— Recorded information —

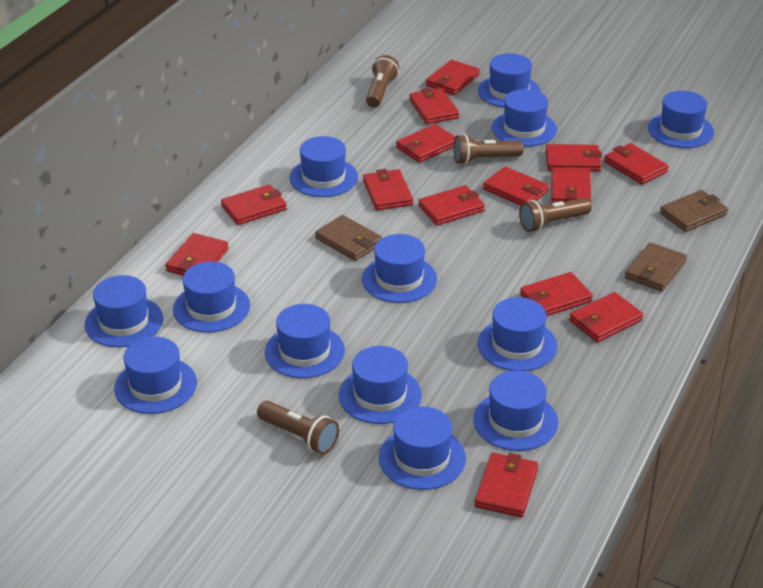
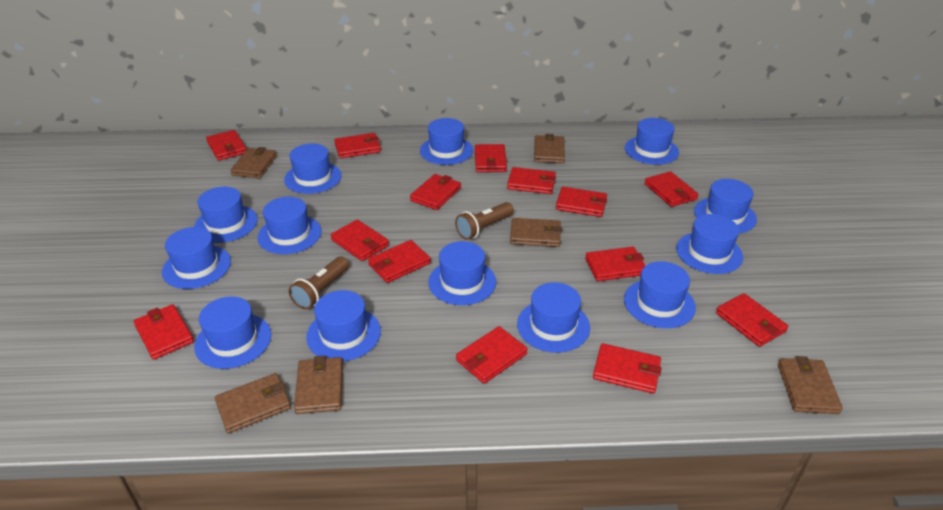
brown flashlight: 4 -> 2
brown wallet: 3 -> 6

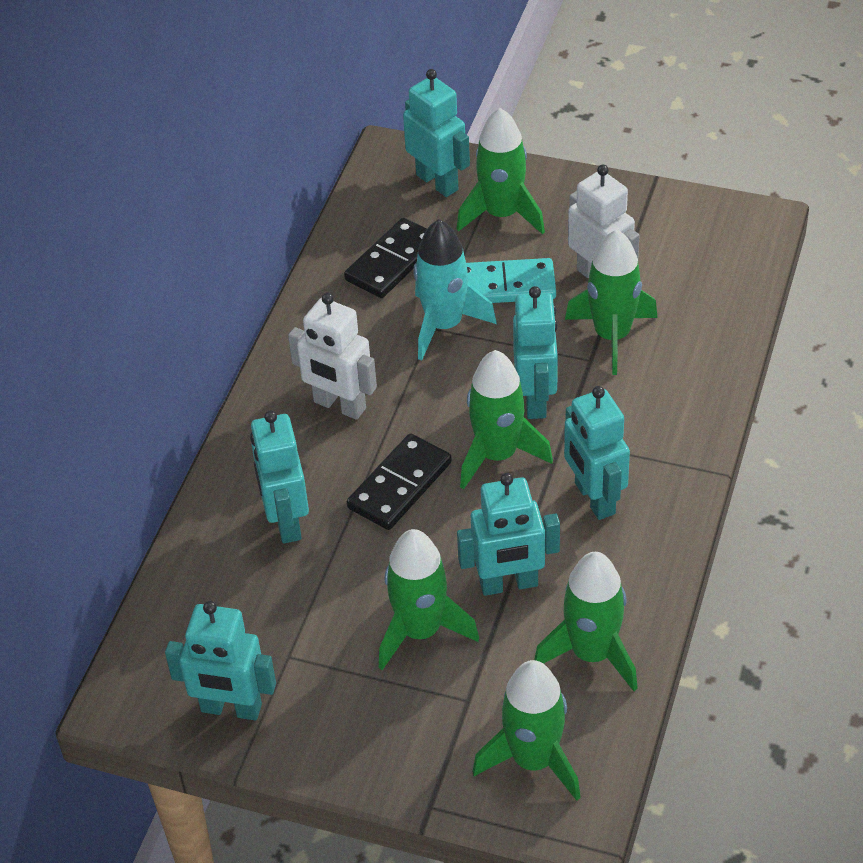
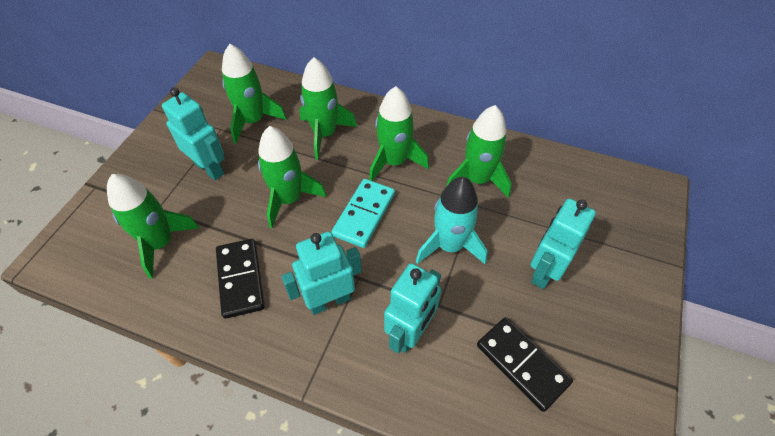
turquoise robot: 6 -> 4
white robot: 2 -> 0

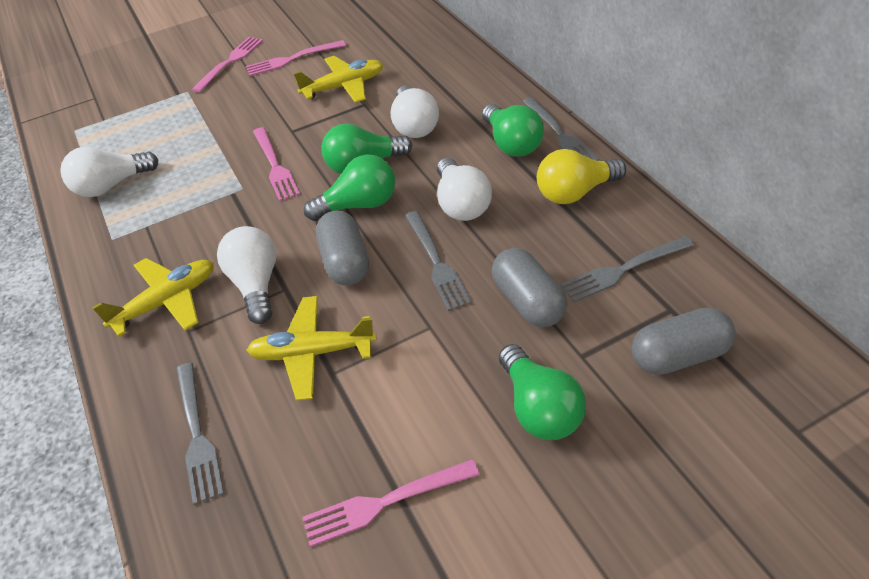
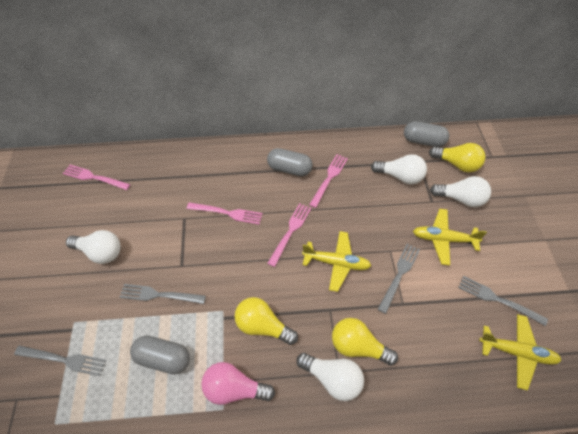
green light bulb: 4 -> 0
pink light bulb: 0 -> 1
yellow light bulb: 1 -> 3

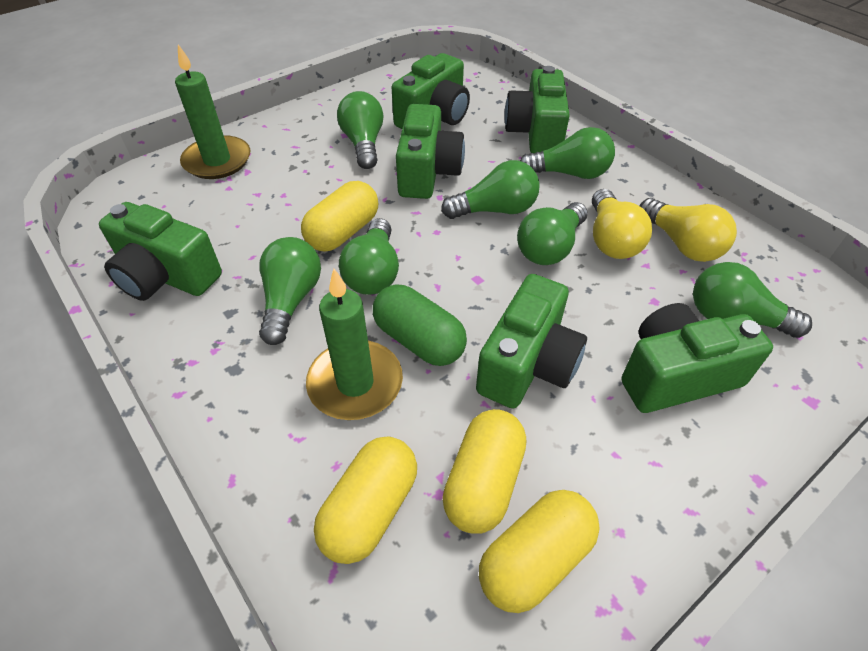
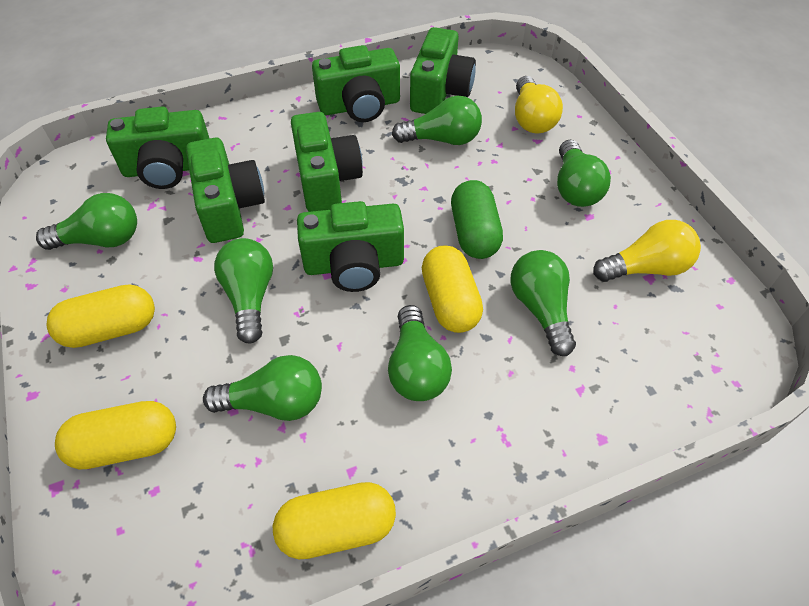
green candle: 2 -> 0

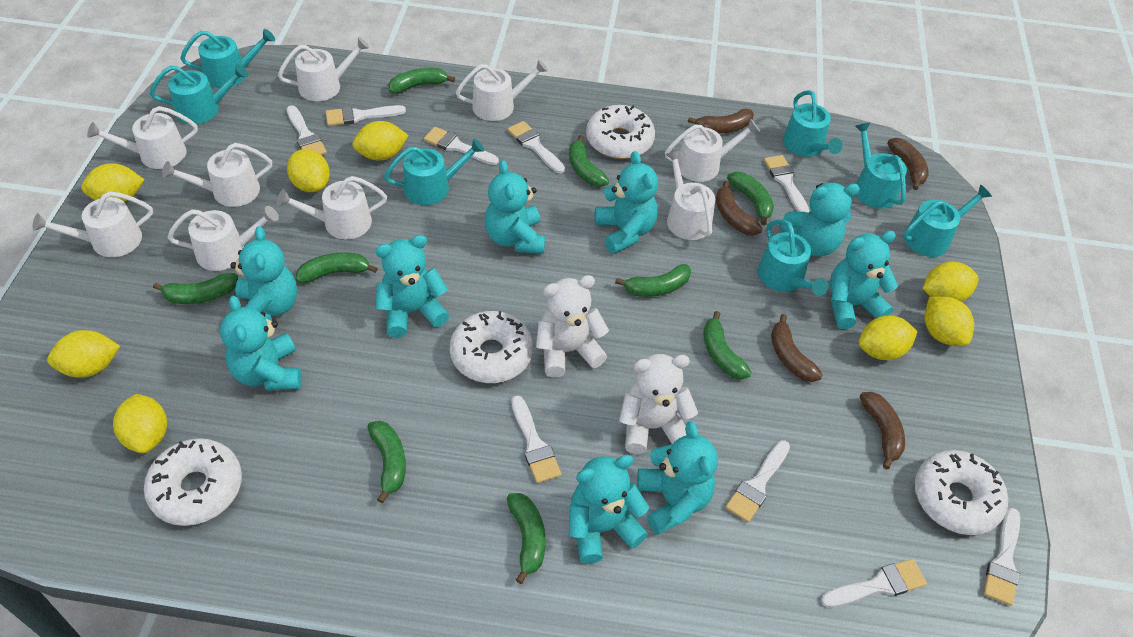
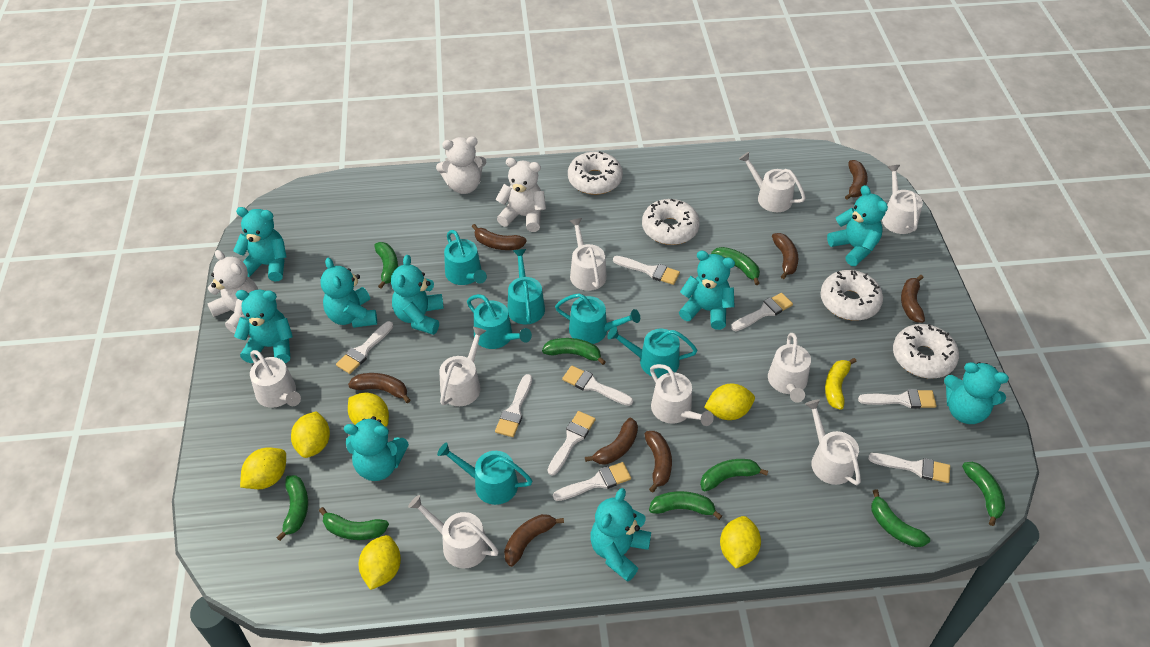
brown banana: 5 -> 8
turquoise watering can: 7 -> 6
white teddy bear: 2 -> 3
yellow banana: 0 -> 1
yellow lemon: 8 -> 6

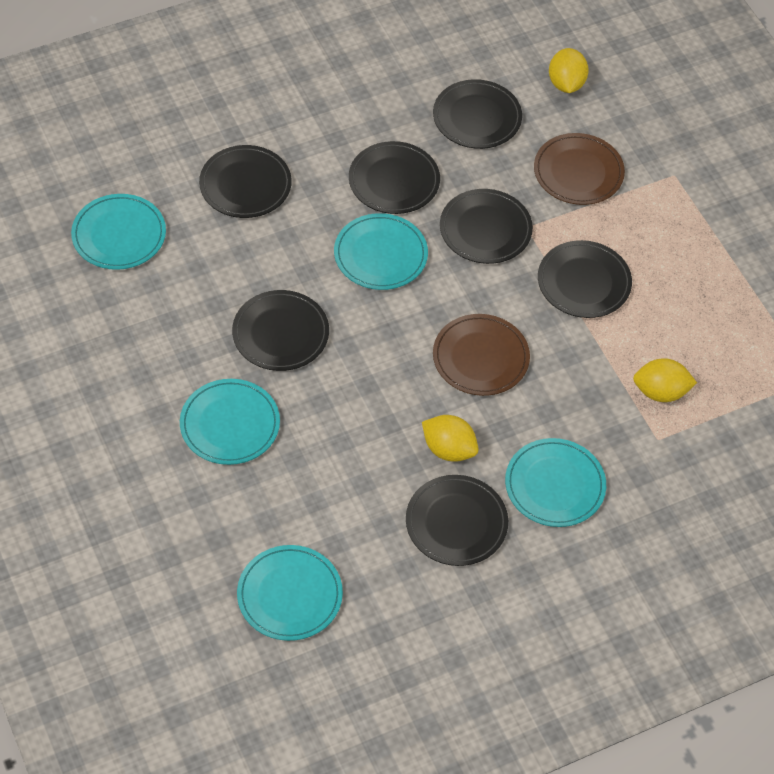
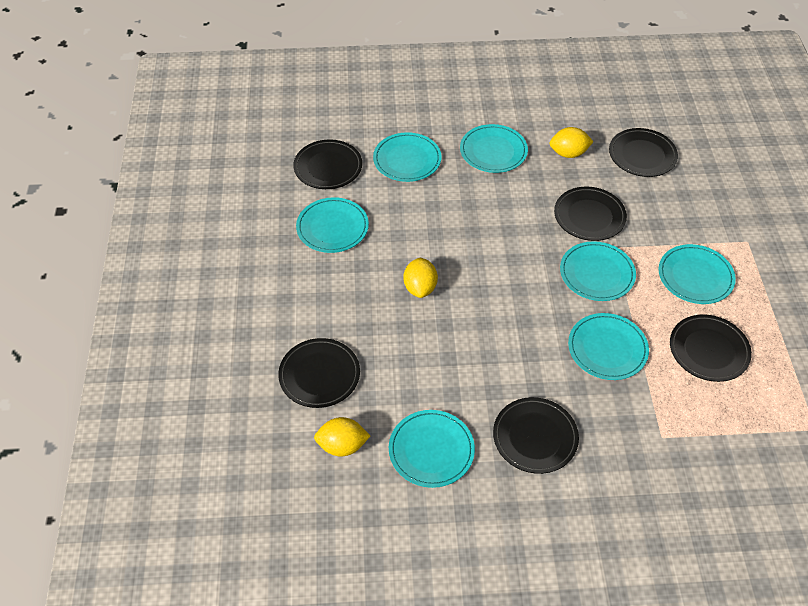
black plate: 7 -> 6
brown plate: 2 -> 0
turquoise plate: 5 -> 7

— What is needed —
Starting at the line that contains "pink light bulb: 0 -> 1", write out every line through the end of the entries, both ends included, without any pictures.

— Written solution —
pink light bulb: 0 -> 1
yellow light bulb: 1 -> 3

green candle: 2 -> 0

brown banana: 5 -> 8
turquoise watering can: 7 -> 6
white teddy bear: 2 -> 3
yellow banana: 0 -> 1
yellow lemon: 8 -> 6

black plate: 7 -> 6
brown plate: 2 -> 0
turquoise plate: 5 -> 7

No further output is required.